▶ **DIRECTIVE**
Below this line are records; transcribe exactly the lines between the one holding "building: [167,89,256,204] -> none" and the one holding "building: [166,395,229,461] ->", inclusive, and omit the pictures.

▶ **RAW DATA**
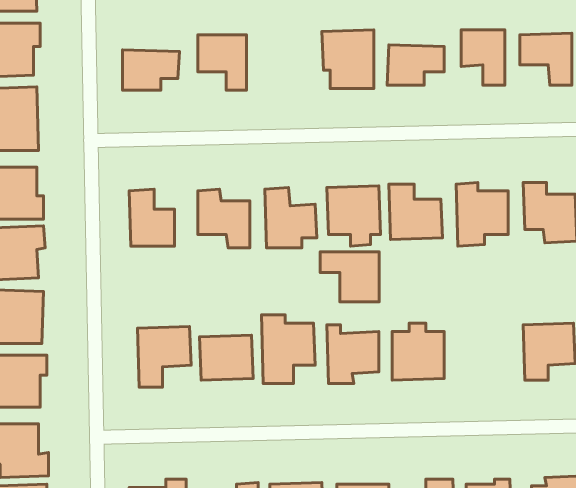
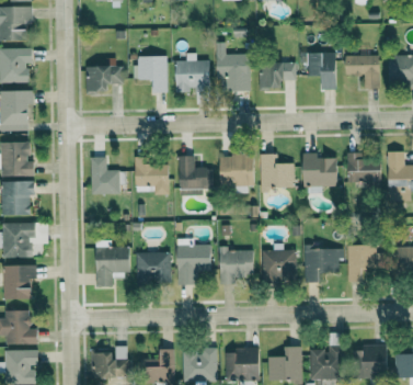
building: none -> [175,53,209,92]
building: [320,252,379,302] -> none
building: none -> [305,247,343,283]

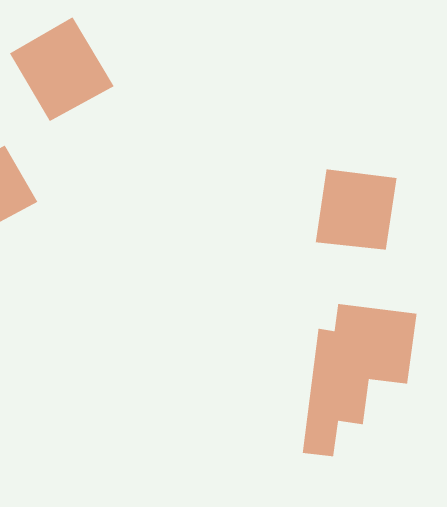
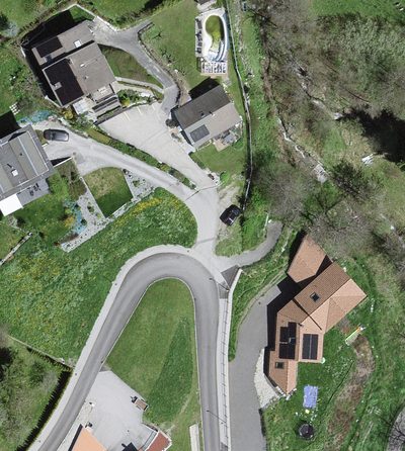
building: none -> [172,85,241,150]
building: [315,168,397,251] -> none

* * *

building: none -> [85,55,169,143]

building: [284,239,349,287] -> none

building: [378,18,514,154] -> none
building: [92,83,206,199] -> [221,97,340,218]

--

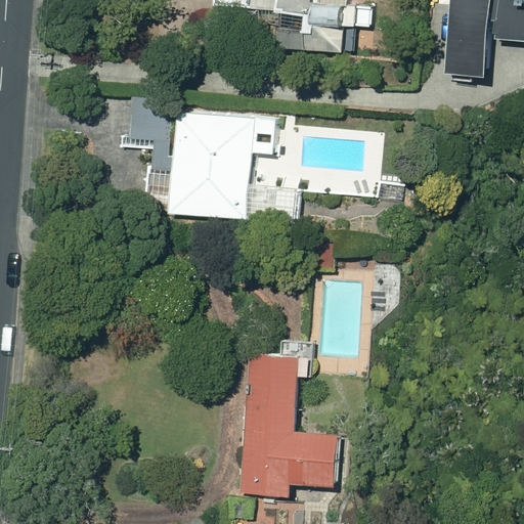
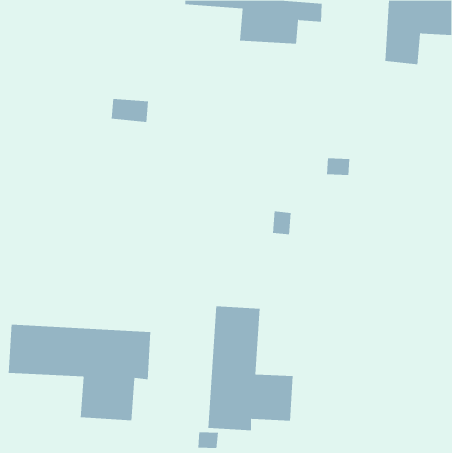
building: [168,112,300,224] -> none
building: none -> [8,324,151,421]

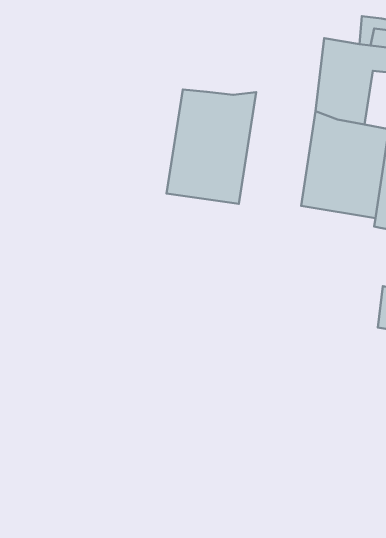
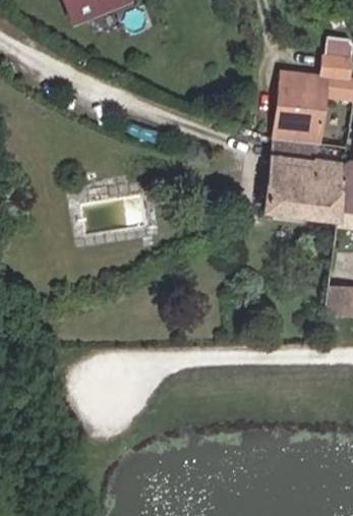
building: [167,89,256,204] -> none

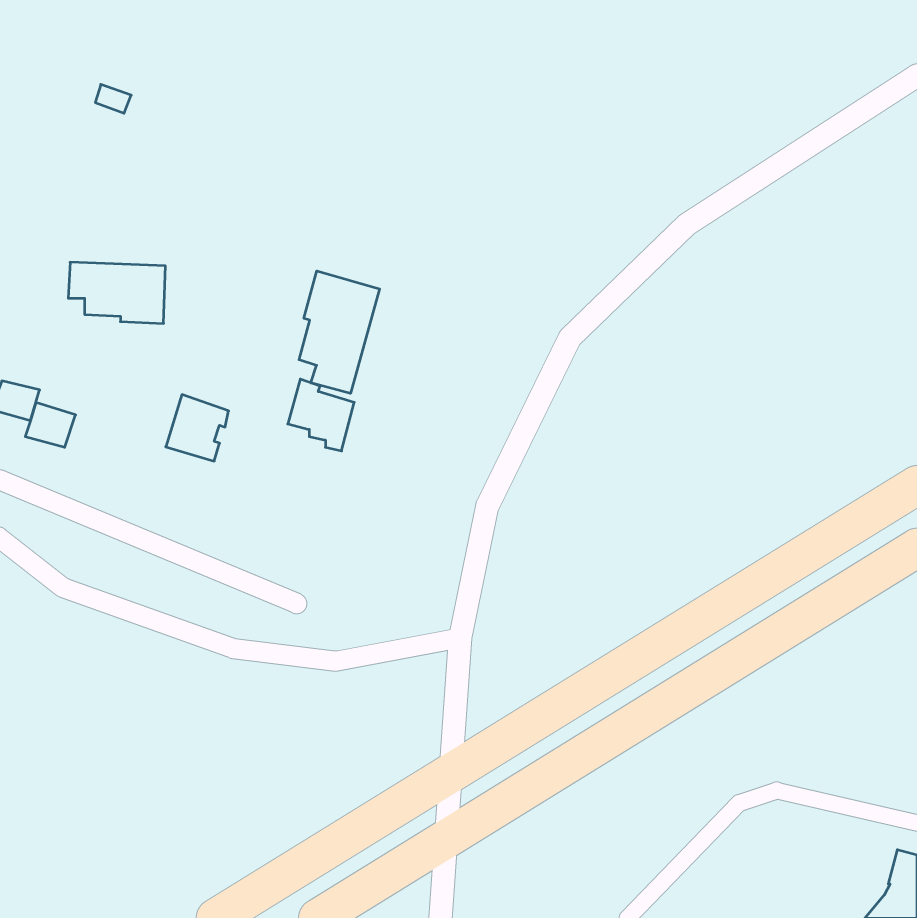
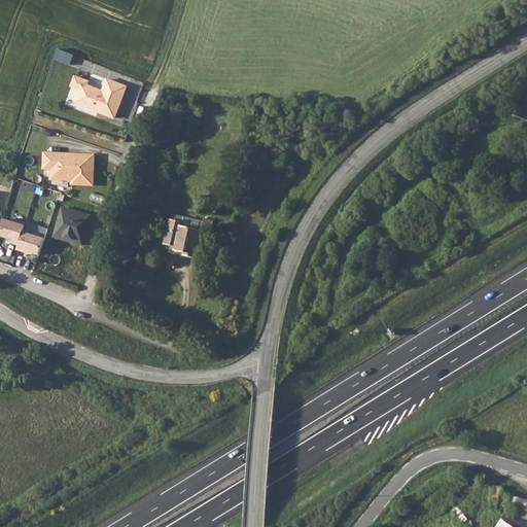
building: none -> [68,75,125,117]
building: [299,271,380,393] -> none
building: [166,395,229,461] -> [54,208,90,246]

▶ **EXERCISE RESULT**
building: [167,89,256,204] -> none

building: none -> [68,75,125,117]
building: [299,271,380,393] -> none
building: [166,395,229,461] -> [54,208,90,246]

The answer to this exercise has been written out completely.